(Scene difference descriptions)
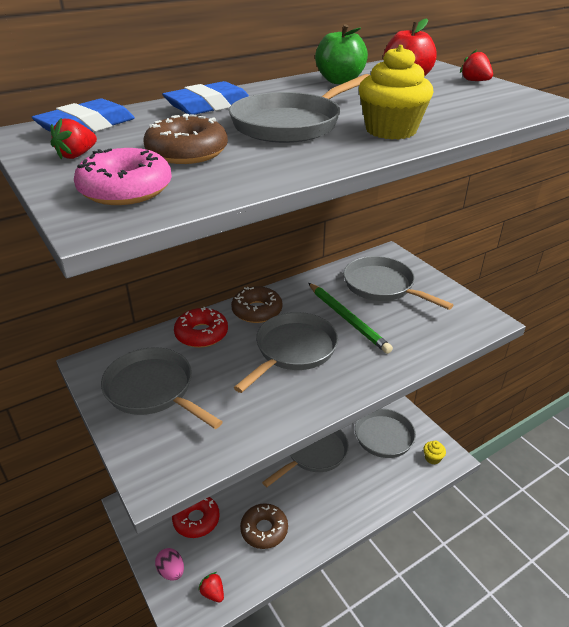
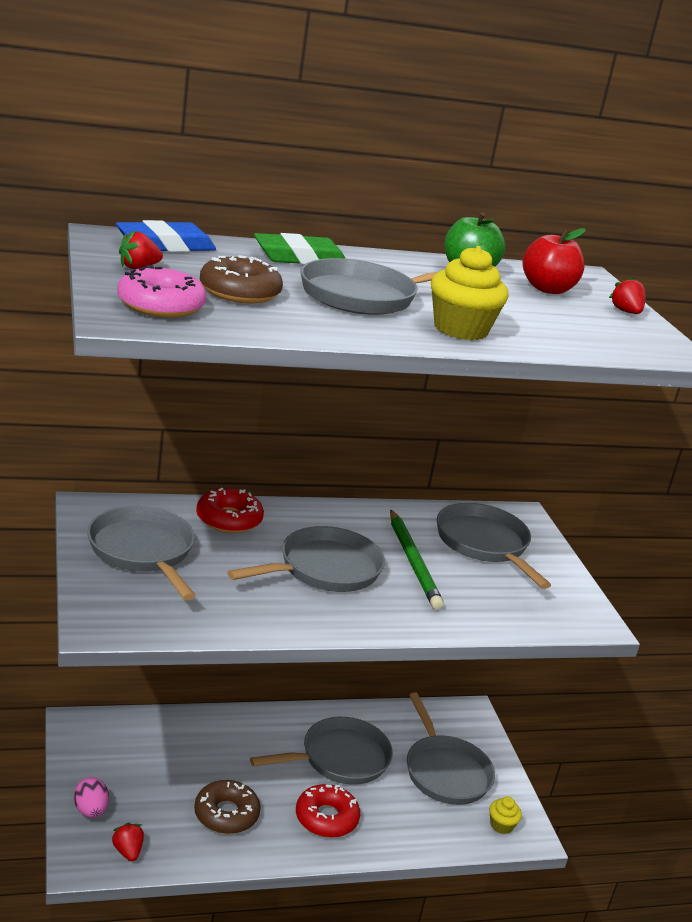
camera: 15 degrees right, 10 degrees down
(196, 519) = (148, 771): red donut -> red donut (326, 818)
(209, 106) = (300, 258): blue eraser -> green eraser
(257, 311) = (308, 518): brown donut -> none

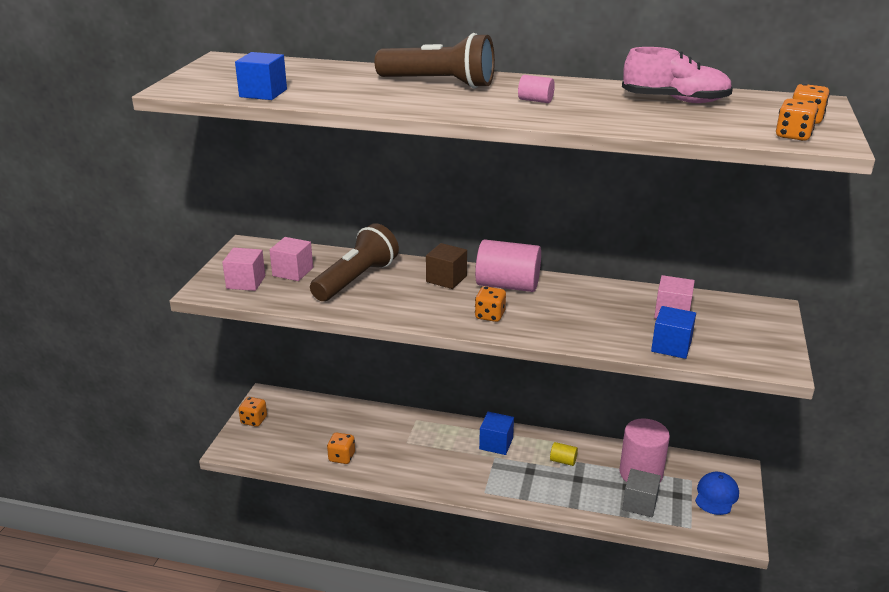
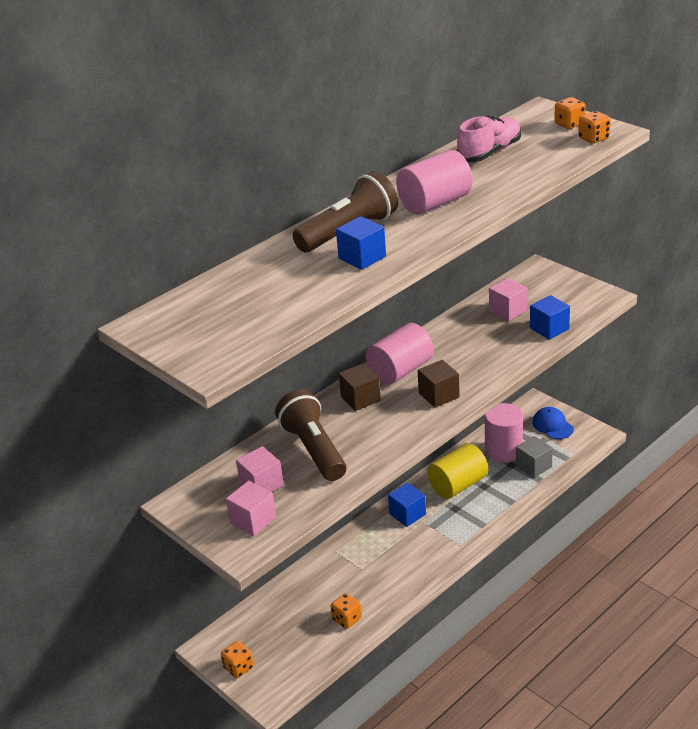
camera: 55 degrees left, 5 degrees up
(263, 93) = (281, 320): blue cube -> blue cube (362, 257)
(490, 315) = (439, 395): orange dice -> brown cube
(535, 100) = (435, 203): pink cylinder -> pink cylinder, size x2.24
(563, 461) = (458, 485): yellow cylinder -> yellow cylinder, size x2.24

TASK DIRECTIONS:
Only an exact copy of the records, free of images, belongs in the answer.

ANSWER SECTION:
camera: 15 degrees right, 10 degrees down
(196, 519) = (148, 771): red donut -> red donut (326, 818)
(209, 106) = (300, 258): blue eraser -> green eraser
(257, 311) = (308, 518): brown donut -> none

camera: 55 degrees left, 5 degrees up
(263, 93) = (281, 320): blue cube -> blue cube (362, 257)
(490, 315) = (439, 395): orange dice -> brown cube
(535, 100) = (435, 203): pink cylinder -> pink cylinder, size x2.24
(563, 461) = (458, 485): yellow cylinder -> yellow cylinder, size x2.24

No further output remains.